[Given records — start]

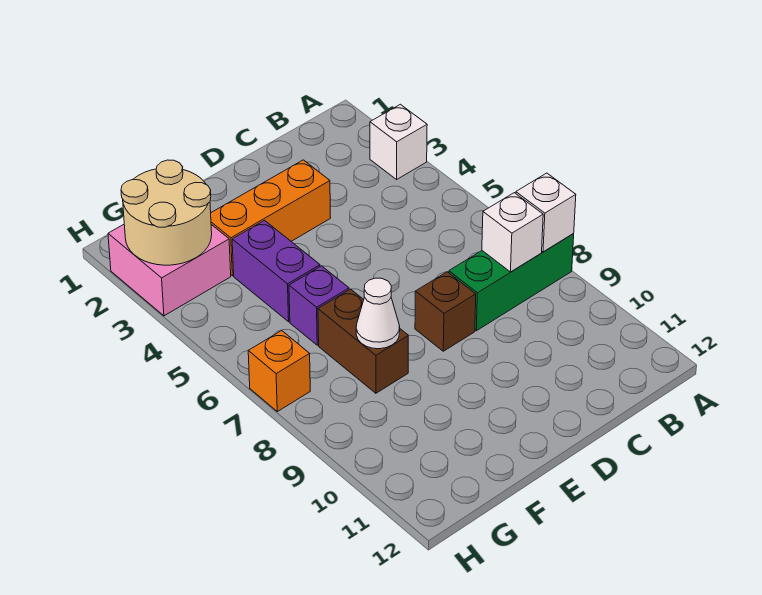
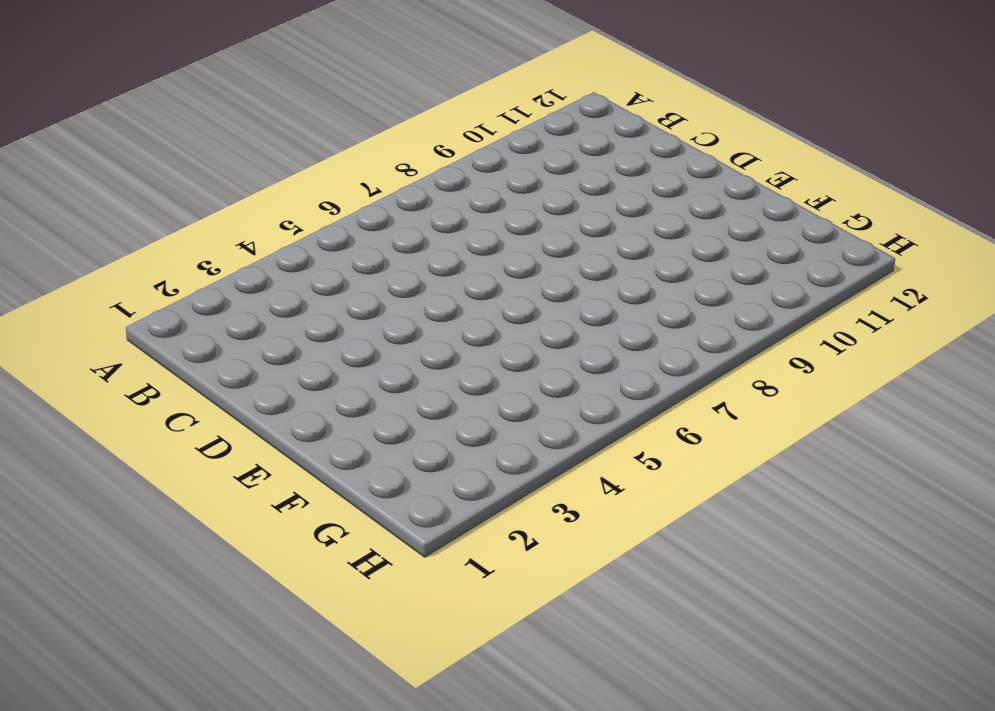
none -> white brick A3 level 1
none -> green brick A8:C8 level 1
none -> orange brick D3:F3 level 1

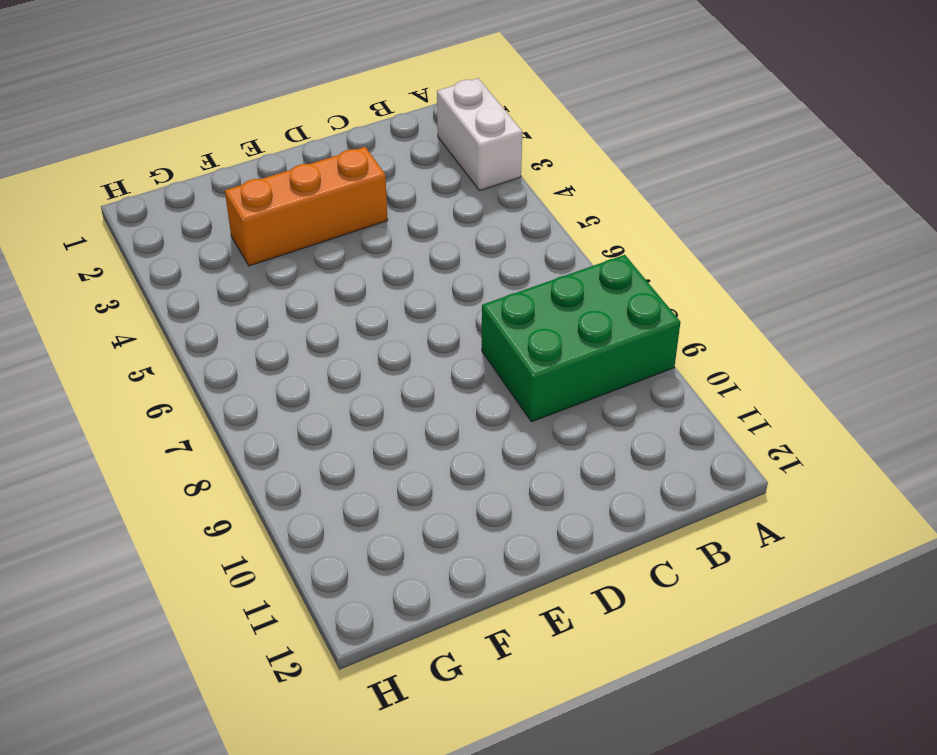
white brick A2:A3 level 1 -> white brick A3 level 1
green brick A8:C9 level 1 -> green brick A8:C8 level 1
none -> brown brick D8 level 1
none -> purple brick F4:F5 level 1
none -> purple brick F6 level 1

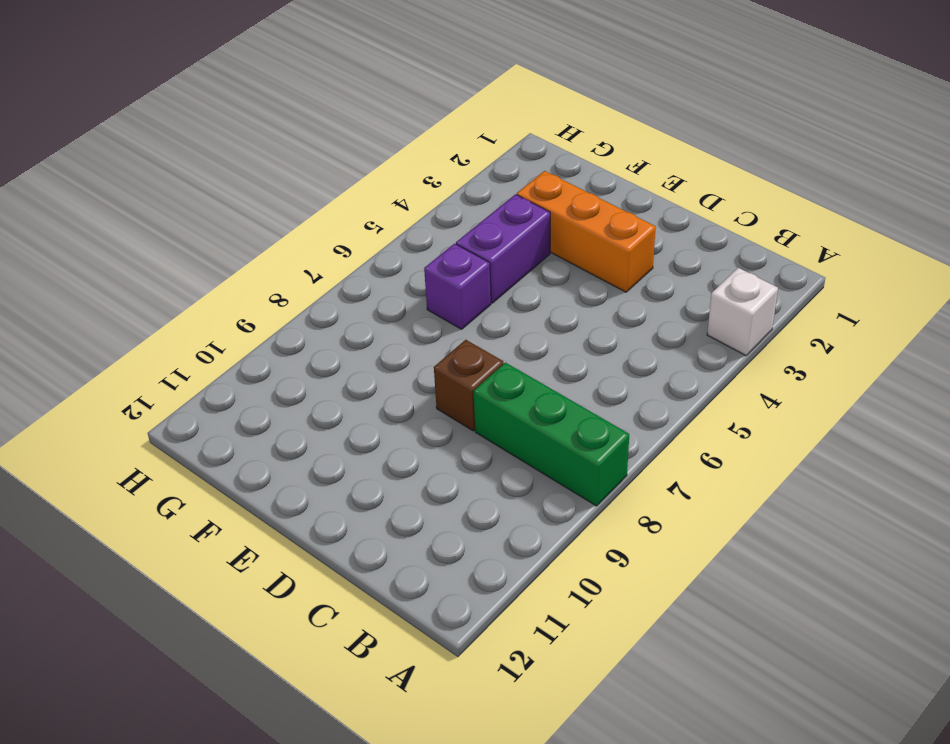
none -> brown brick F7:F8 level 1
none -> pink brick G2:H3 level 1
none -> orange brick H7 level 1

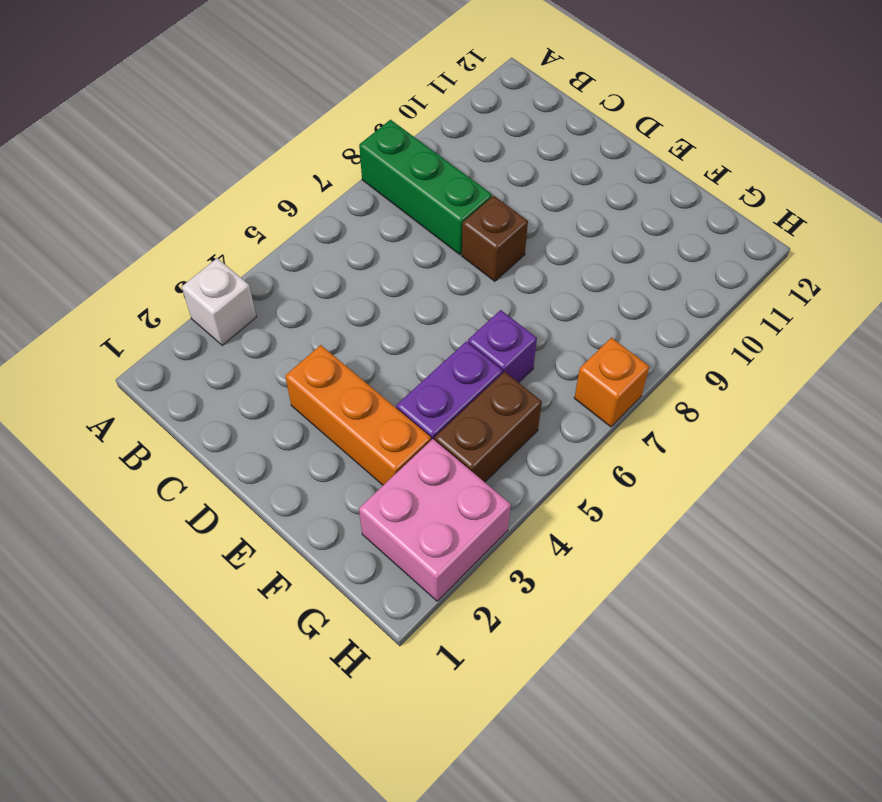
brown brick G4:G5 level 1 -> brown brick F7:F8 level 1
none -> white brick A8 level 2
none -> white brick B8 level 2
none -> white cone F8 level 2

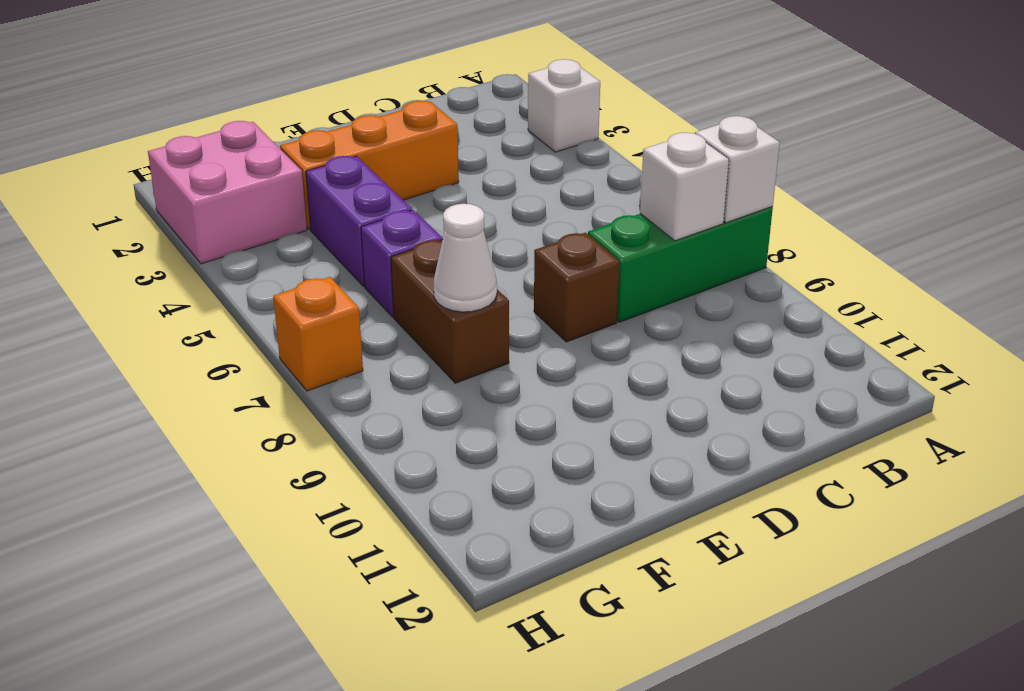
none -> tan round brick G2:H3 level 2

[Given records — finish]

= Task prompt =
Search the data for "orange". Copy every matching line.

= Task result =
none -> orange brick D3:F3 level 1
none -> orange brick H7 level 1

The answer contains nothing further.